▶ [Try it]: Return the records from the first line through the line containing "to <294 195>", and leave out the pictures.

::::::::

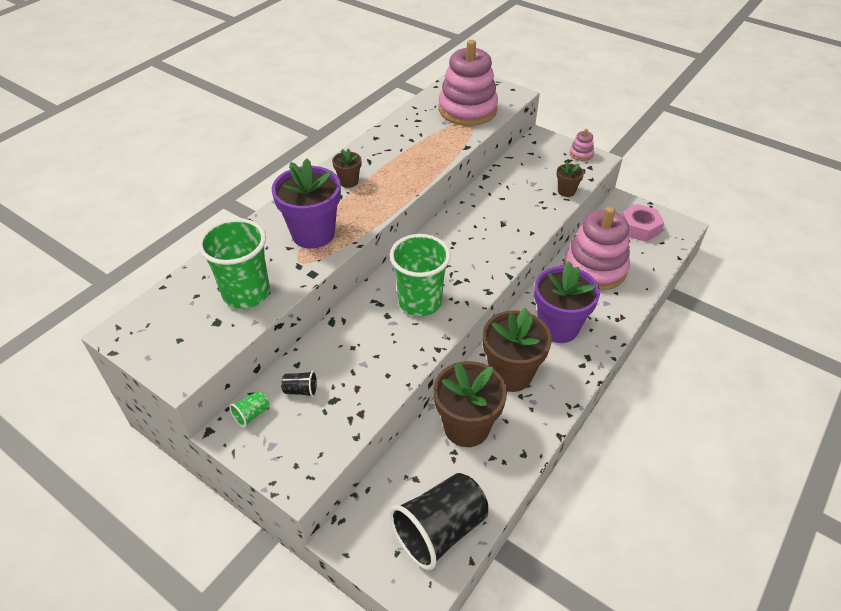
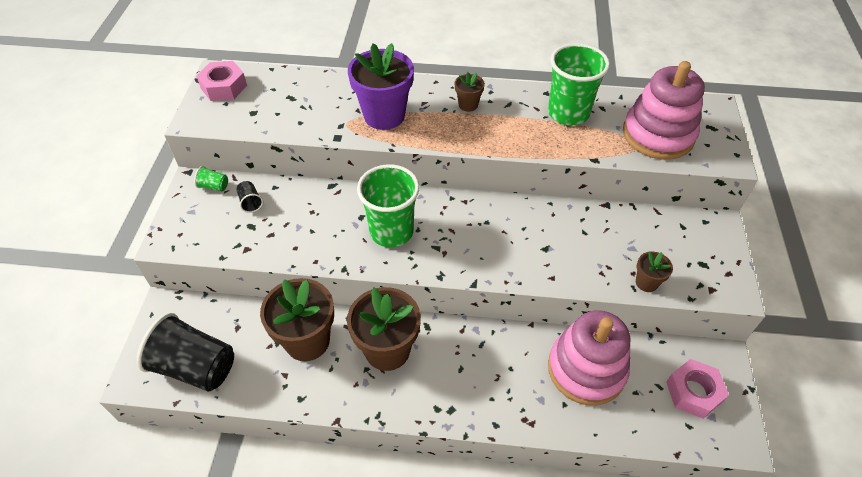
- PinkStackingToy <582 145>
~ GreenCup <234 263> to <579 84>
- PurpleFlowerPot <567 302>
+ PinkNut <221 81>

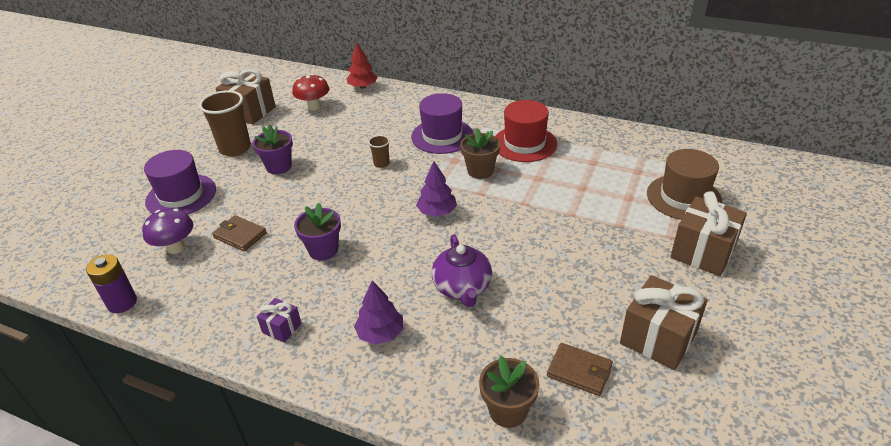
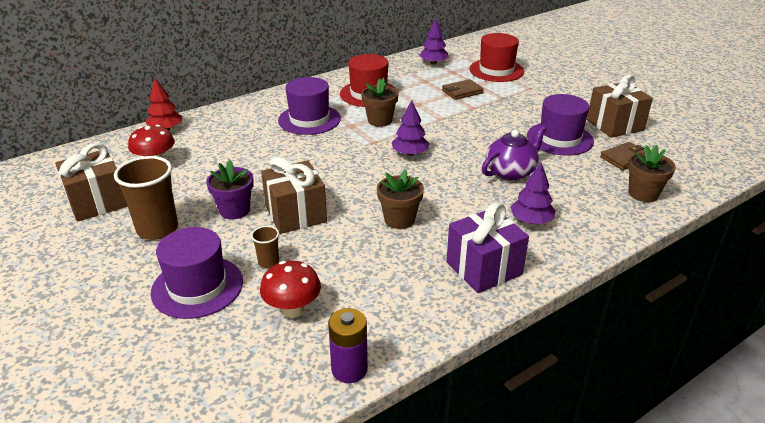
~ BrownCup <379 151> to <265 247>
~ BrownHat <685 184> to RedHat <496 57>
~ BrownGift <708 233> to <294 195>
~ PurpleFlowerPot <317 231> to BrownFlowerPot <400 199>
~ PurpleMushroom <167 231> to RedMushroom <290 289>
~ BrownWallet <239 233> to <463 89>
~ PurpleTeapot <461 271> = <514 152> 60 degrees counterclockwise
~ PurpleGift <279 320> = <487 247> x1.94
+ PurpleTree <434 41>
+ PurpleHat <560 125>

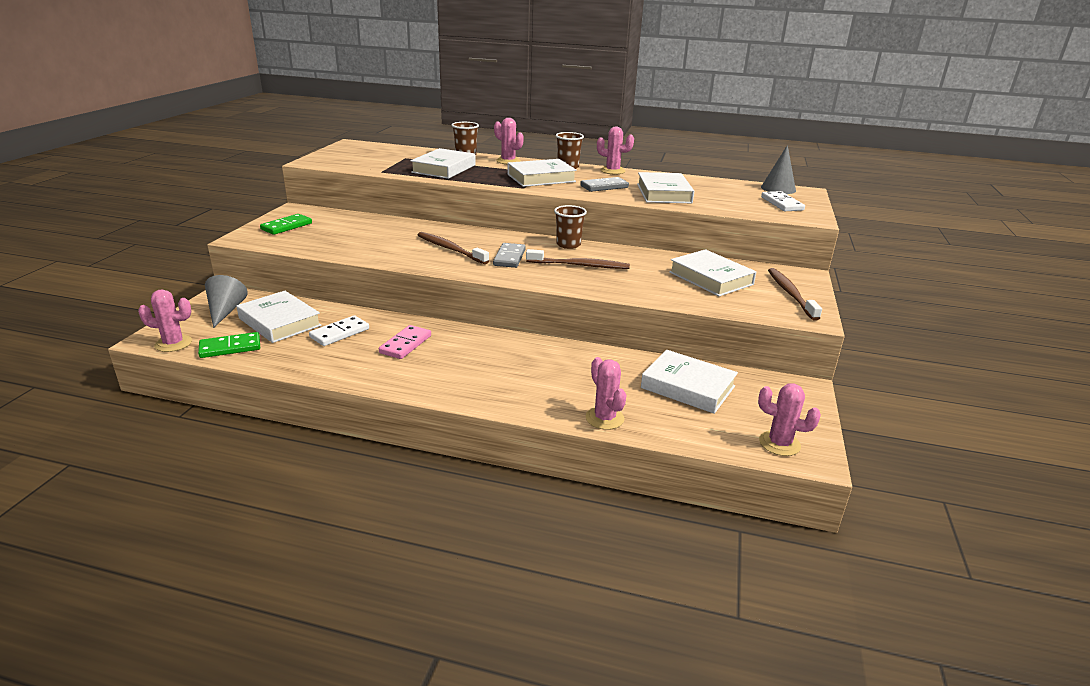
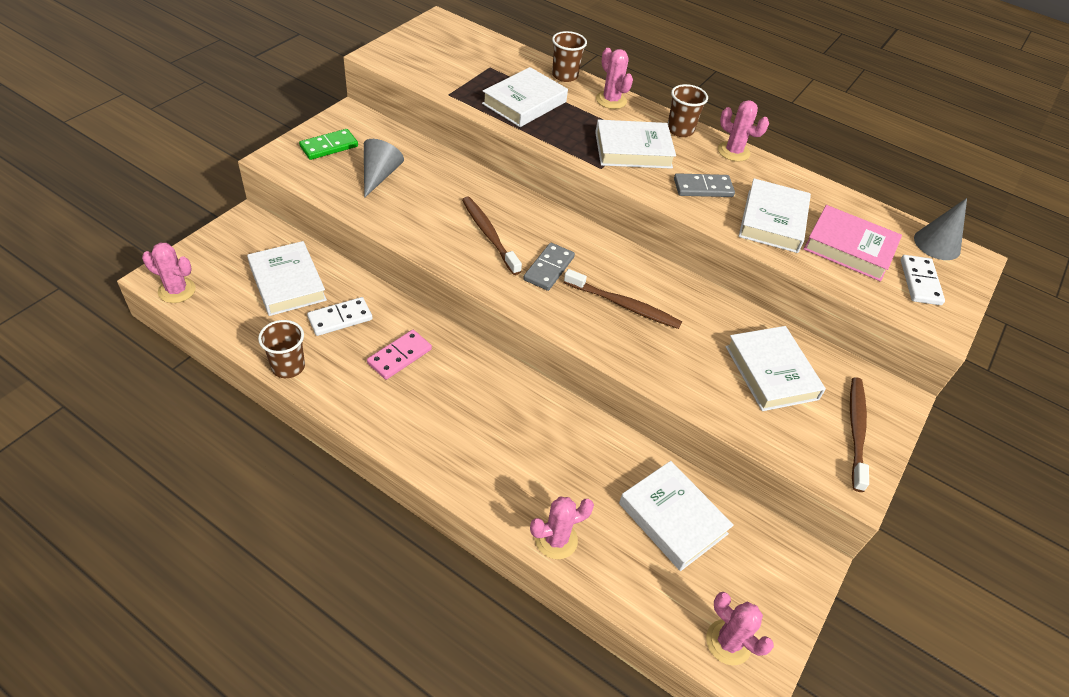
~ BrownCup <570 227> to <281 349>
~ GreyCone <226 301> to <384 168>
- GreenDomino <229 345>
~ PinkCactus <606 393> = <562 528> 75 degrees clockwise
+ PinkBook <853 243>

::::::::

▶ [Response to the task]:
- PinkStackingToy <582 145>
~ GreenCup <234 263> to <579 84>
- PurpleFlowerPot <567 302>
+ PinkNut <221 81>

~ BrownCup <379 151> to <265 247>
~ BrownHat <685 184> to RedHat <496 57>
~ BrownGift <708 233> to <294 195>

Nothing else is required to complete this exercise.